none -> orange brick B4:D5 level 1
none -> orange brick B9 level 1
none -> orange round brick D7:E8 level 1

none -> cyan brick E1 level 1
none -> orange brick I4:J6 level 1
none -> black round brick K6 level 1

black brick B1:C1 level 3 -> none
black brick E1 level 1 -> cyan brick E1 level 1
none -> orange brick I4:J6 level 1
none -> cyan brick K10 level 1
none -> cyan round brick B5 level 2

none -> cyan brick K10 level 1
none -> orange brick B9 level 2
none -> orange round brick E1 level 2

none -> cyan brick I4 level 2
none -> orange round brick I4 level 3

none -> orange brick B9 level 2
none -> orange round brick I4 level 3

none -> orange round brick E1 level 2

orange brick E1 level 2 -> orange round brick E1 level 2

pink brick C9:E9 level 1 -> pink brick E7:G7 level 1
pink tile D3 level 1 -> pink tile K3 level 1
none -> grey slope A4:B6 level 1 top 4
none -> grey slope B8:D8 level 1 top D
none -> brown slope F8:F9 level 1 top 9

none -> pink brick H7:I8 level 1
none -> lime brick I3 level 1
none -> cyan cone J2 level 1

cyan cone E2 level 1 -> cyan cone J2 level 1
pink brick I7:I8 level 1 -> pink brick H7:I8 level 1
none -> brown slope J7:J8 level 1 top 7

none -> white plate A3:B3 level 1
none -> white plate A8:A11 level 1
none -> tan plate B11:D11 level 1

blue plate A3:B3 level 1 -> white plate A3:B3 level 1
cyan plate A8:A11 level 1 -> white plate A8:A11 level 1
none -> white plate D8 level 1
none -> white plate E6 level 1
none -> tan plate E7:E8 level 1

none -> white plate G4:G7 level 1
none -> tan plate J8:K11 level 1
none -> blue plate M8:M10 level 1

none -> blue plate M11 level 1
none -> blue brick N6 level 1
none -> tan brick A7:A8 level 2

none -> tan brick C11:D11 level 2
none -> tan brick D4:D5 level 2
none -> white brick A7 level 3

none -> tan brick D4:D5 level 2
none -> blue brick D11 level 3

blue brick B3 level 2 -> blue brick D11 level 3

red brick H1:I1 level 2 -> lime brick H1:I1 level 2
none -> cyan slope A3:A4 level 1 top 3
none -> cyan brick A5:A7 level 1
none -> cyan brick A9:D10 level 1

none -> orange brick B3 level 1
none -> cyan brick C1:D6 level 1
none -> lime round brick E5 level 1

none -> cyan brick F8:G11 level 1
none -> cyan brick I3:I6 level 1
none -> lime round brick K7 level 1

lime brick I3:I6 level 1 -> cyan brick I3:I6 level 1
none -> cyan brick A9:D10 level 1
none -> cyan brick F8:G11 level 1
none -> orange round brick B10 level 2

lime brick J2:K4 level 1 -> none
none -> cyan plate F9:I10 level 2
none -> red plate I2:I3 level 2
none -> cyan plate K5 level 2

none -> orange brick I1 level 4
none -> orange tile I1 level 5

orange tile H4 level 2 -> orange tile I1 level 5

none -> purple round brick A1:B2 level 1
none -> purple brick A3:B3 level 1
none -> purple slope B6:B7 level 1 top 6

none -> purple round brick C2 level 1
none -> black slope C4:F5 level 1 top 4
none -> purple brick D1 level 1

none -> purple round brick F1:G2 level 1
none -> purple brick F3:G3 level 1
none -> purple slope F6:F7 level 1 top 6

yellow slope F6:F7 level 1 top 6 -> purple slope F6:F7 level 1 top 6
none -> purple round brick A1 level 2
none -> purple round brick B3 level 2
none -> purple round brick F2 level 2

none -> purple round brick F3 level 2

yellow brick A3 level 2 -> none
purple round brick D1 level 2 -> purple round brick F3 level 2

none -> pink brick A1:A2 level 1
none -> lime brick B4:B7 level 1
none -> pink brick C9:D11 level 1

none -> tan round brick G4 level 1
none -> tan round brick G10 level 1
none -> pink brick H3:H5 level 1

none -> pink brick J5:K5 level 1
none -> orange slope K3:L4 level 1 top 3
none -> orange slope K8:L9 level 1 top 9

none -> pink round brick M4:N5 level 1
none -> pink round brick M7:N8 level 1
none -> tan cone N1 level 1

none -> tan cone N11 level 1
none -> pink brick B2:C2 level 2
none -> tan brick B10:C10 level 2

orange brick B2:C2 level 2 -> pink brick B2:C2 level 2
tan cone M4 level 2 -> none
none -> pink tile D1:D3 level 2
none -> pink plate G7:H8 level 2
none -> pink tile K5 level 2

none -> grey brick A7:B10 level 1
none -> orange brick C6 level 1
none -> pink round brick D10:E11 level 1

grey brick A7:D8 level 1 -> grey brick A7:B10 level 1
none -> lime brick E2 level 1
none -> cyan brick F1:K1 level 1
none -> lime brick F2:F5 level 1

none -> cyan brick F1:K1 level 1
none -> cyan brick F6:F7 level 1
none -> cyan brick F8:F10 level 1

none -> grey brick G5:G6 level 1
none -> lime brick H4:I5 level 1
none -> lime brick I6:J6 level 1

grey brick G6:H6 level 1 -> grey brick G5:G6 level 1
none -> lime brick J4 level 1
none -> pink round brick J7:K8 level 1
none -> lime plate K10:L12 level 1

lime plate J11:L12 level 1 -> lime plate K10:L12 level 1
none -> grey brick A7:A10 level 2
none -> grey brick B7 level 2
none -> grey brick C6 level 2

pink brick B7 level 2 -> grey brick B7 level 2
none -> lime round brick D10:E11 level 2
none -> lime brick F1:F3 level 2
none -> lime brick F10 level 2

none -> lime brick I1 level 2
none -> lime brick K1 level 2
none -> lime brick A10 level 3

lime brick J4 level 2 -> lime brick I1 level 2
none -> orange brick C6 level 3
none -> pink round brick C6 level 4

• [Task objective]:
Scan the lines above for the word "brown", then copy each line that has it.

• [Completed task]:
none -> brown slope F8:F9 level 1 top 9
none -> brown slope J7:J8 level 1 top 7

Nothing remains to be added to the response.